++++ SUPPLIED MATERIAL ++++

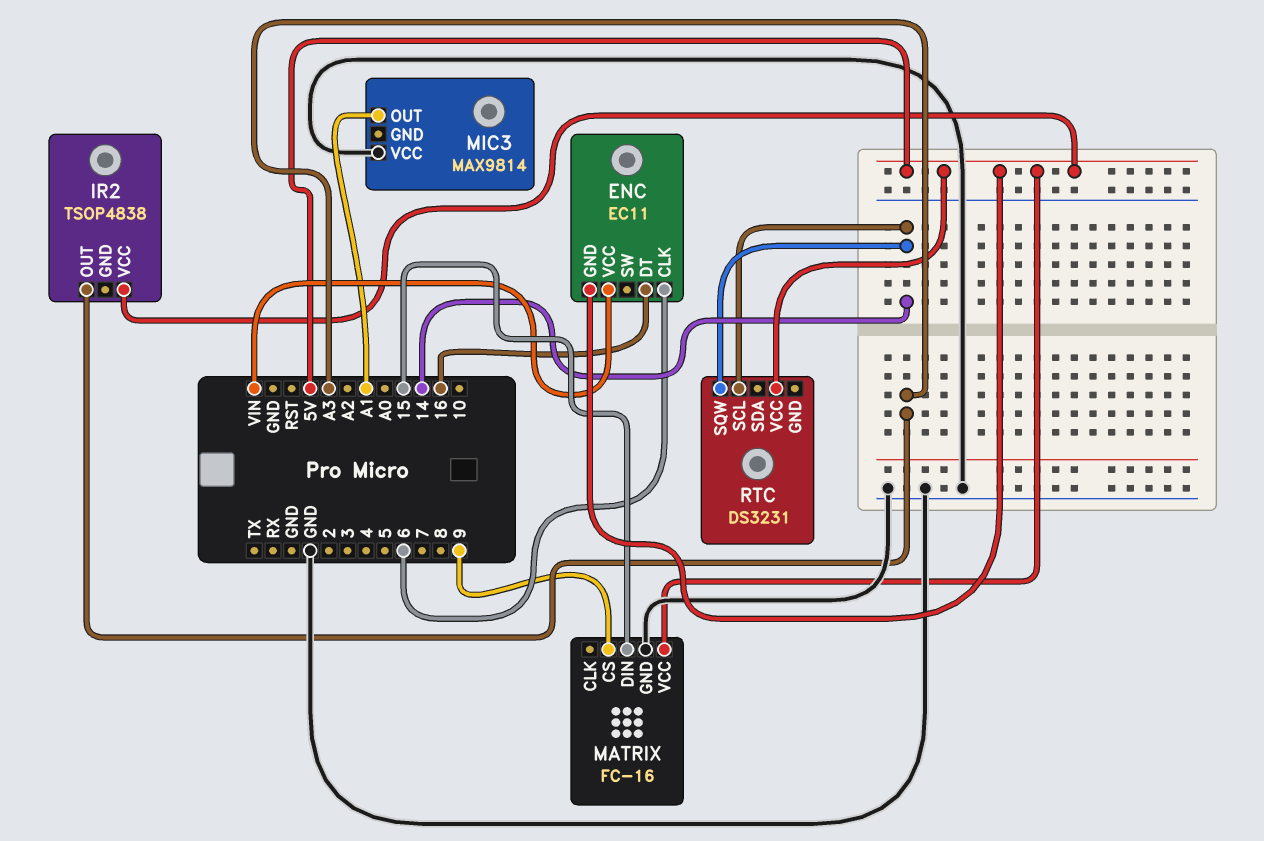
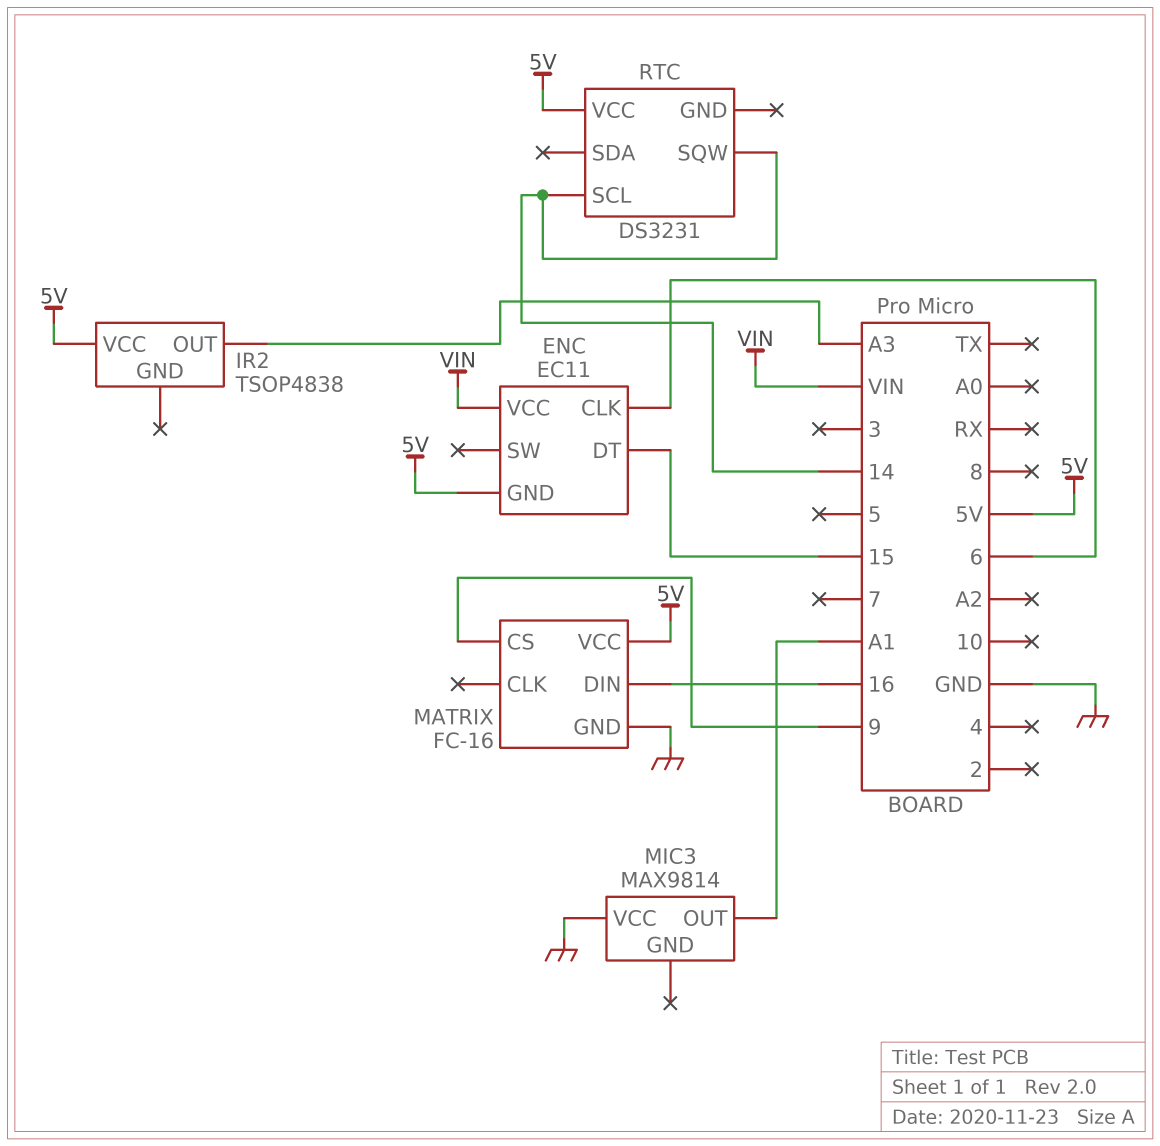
ENC pin DT: 16 -> 15
MATRIX pin DIN: 15 -> 16

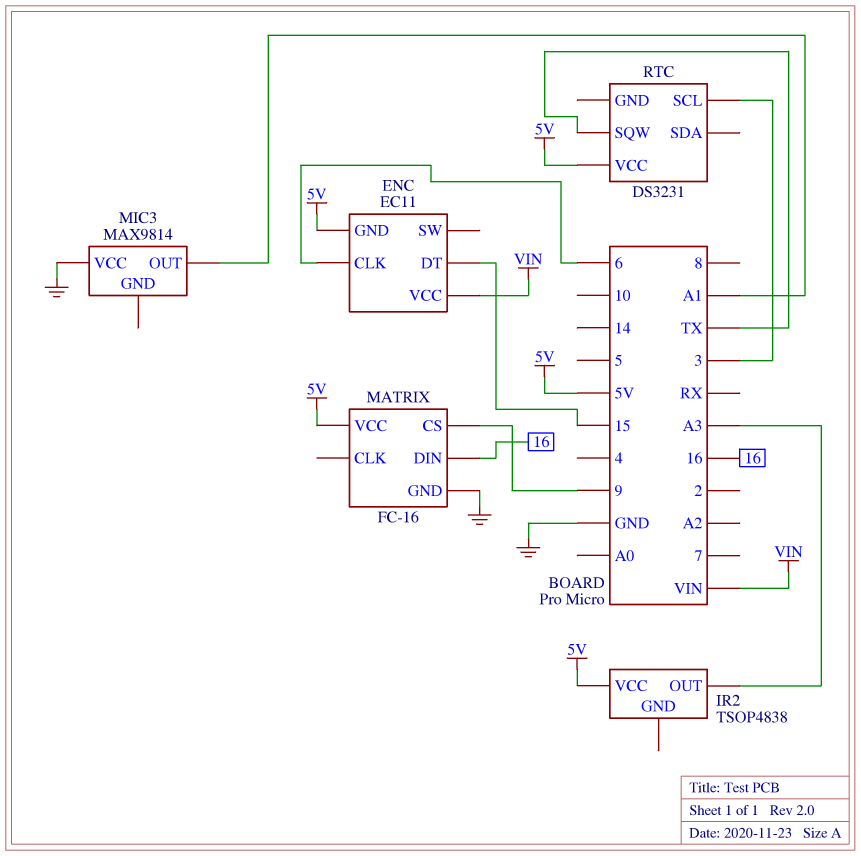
RTC pin SCL: 14 -> 3
RTC pin SQW: 14 -> TX

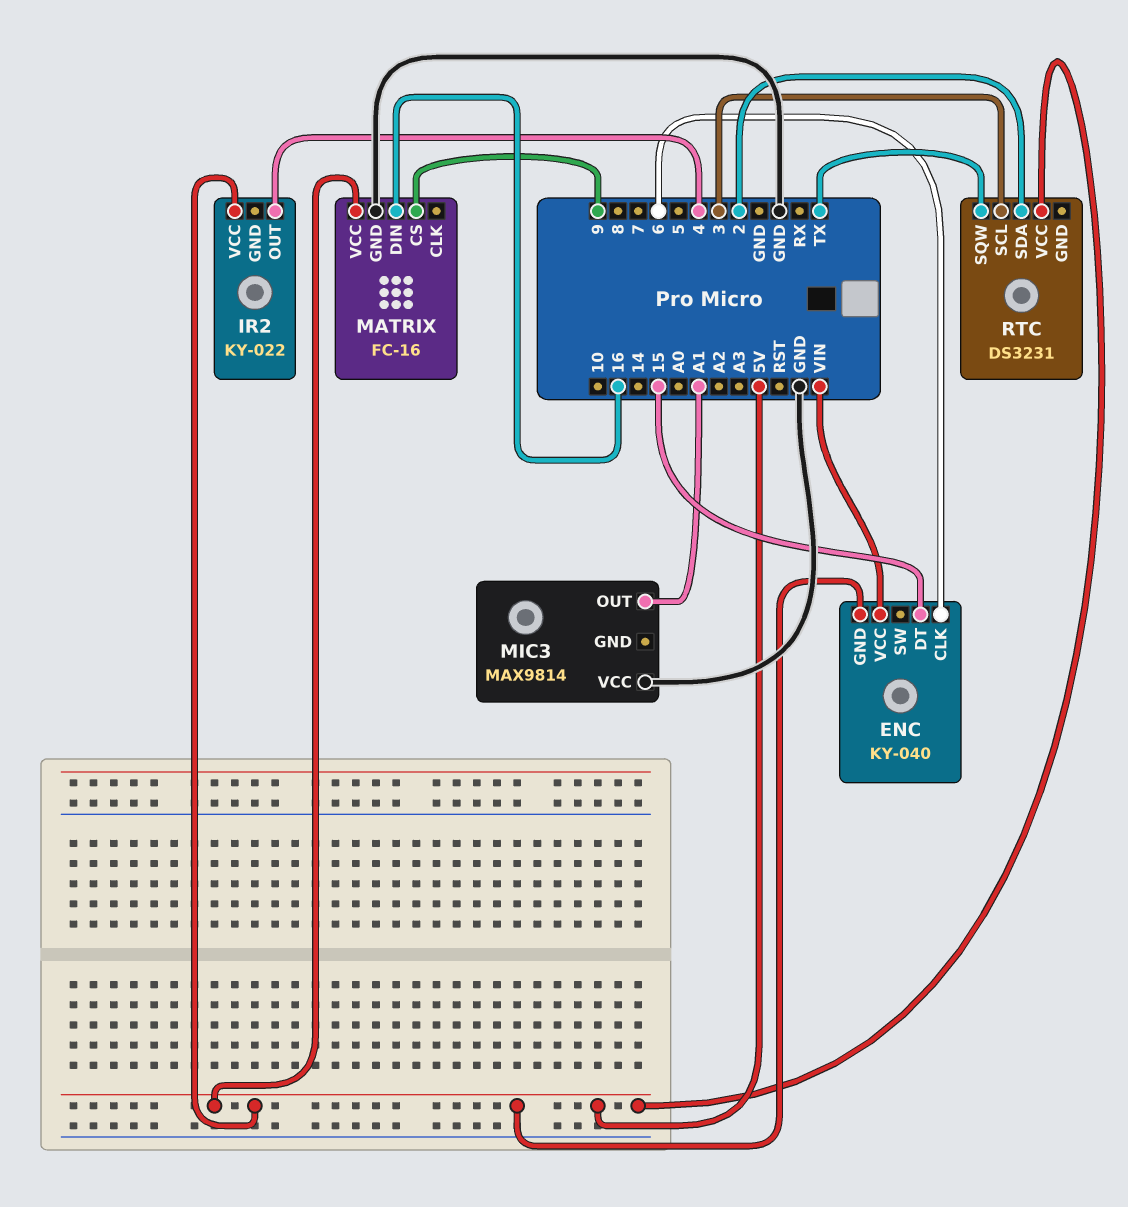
ENC: EC11 -> KY-040
IR2: TSOP4838 -> KY-022
IR2 pin OUT: A3 -> 4
RTC pin SDA: none -> 2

++++

## EXERCISE BRIEF
When you repeat the lines above, keep them exact and leave out each image they contain.

## SOLUTION TO THIS PROBLEM
ENC pin DT: 16 -> 15
MATRIX pin DIN: 15 -> 16

RTC pin SCL: 14 -> 3
RTC pin SQW: 14 -> TX

ENC: EC11 -> KY-040
IR2: TSOP4838 -> KY-022
IR2 pin OUT: A3 -> 4
RTC pin SDA: none -> 2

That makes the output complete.